(Scene edit records)

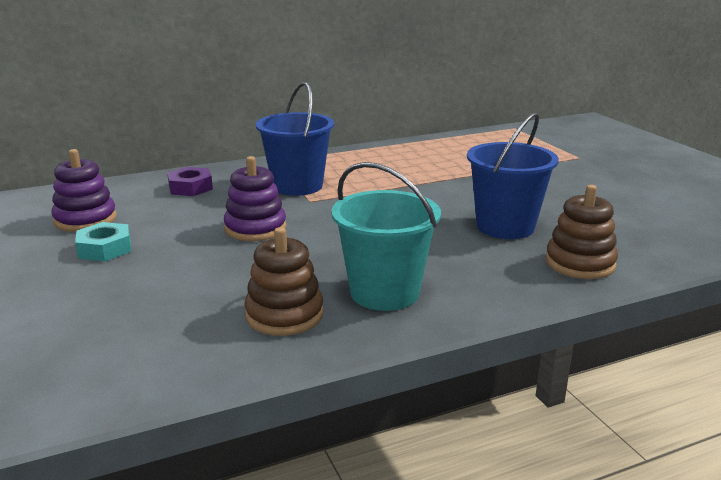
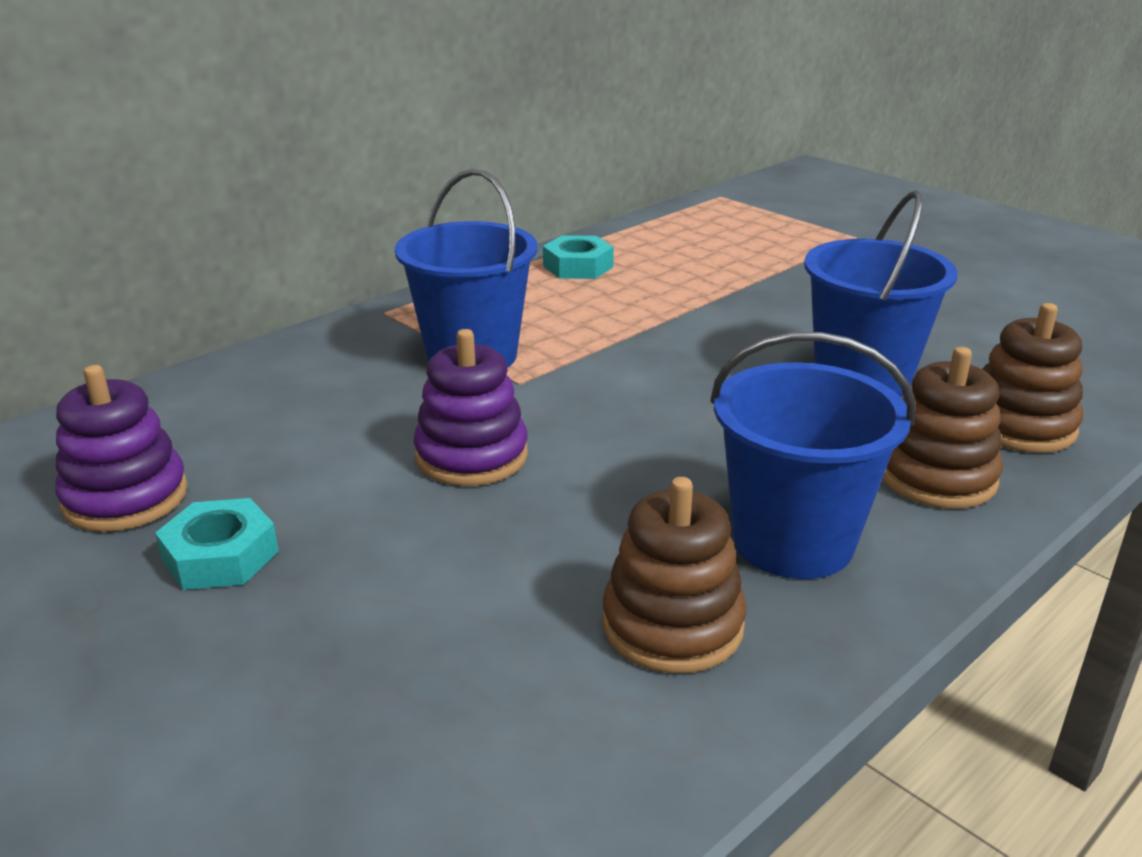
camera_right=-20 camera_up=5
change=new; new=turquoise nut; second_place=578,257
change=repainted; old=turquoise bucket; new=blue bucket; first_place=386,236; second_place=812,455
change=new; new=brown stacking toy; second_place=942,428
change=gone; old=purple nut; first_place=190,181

REQUIRED ACTION » Word for word, retype the lines from the one containing "change=repainted; old=turquoise bucket;" through the final line of the data, including both ends and nothing more.

RESULT OF THIS EXERCISE »
change=repainted; old=turquoise bucket; new=blue bucket; first_place=386,236; second_place=812,455
change=new; new=brown stacking toy; second_place=942,428
change=gone; old=purple nut; first_place=190,181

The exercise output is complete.